Word and element location data:
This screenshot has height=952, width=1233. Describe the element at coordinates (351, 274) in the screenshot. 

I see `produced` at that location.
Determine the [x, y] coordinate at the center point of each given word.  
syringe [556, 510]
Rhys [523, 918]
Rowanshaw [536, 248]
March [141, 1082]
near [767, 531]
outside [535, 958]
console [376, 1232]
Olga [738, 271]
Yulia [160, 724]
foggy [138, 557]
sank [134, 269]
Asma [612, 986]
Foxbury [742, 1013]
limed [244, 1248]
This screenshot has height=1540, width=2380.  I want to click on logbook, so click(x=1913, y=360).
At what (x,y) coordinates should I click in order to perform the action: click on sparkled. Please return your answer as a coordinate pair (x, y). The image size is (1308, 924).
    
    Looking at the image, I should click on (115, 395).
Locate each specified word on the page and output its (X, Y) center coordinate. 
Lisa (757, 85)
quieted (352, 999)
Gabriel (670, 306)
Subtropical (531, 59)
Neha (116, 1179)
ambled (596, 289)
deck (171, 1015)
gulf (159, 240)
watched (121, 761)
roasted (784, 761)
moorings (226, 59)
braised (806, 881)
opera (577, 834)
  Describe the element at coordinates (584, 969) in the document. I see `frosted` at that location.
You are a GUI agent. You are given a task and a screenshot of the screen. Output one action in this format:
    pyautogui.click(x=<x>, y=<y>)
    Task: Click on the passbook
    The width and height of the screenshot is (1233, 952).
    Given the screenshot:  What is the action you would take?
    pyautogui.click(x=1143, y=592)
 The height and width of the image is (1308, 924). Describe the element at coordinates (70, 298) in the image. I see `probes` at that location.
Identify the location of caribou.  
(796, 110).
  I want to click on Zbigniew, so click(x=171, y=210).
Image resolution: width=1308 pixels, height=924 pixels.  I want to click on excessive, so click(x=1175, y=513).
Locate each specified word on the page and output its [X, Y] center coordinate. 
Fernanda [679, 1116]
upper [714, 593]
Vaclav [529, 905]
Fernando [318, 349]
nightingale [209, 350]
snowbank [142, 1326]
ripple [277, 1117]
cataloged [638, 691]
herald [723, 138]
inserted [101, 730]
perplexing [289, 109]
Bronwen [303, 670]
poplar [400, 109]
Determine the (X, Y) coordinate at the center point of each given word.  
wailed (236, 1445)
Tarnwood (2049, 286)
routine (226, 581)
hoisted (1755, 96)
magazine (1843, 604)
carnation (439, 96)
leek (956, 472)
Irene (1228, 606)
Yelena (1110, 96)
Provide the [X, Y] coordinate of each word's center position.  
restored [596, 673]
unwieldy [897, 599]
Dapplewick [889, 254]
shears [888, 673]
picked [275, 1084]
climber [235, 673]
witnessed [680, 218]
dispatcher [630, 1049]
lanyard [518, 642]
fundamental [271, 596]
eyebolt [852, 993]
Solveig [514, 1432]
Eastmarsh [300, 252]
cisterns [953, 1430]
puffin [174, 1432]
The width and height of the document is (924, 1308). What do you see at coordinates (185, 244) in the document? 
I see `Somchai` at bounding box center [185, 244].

> Exercise
Rewrite the part that opens with the line containing "console [376, 1232]" and closes with the line containing "roasted (784, 761)", replacing "specified" with "listed" and leaving everything else unchanged.

> Correct response
console [376, 1232]
Olga [738, 271]
Yulia [160, 724]
foggy [138, 557]
sank [134, 269]
Asma [612, 986]
Foxbury [742, 1013]
limed [244, 1248]
This screenshot has height=1540, width=2380.  I want to click on logbook, so click(x=1913, y=360).
At what (x,y) coordinates should I click in order to perform the action: click on sparkled. Please return your answer as a coordinate pair (x, y). The image size is (1308, 924).
    
    Looking at the image, I should click on (115, 395).
Locate each listed word on the page and output its (X, Y) center coordinate. 
Lisa (757, 85)
quieted (352, 999)
Gabriel (670, 306)
Subtropical (531, 59)
Neha (116, 1179)
ambled (596, 289)
deck (171, 1015)
gulf (159, 240)
watched (121, 761)
roasted (784, 761)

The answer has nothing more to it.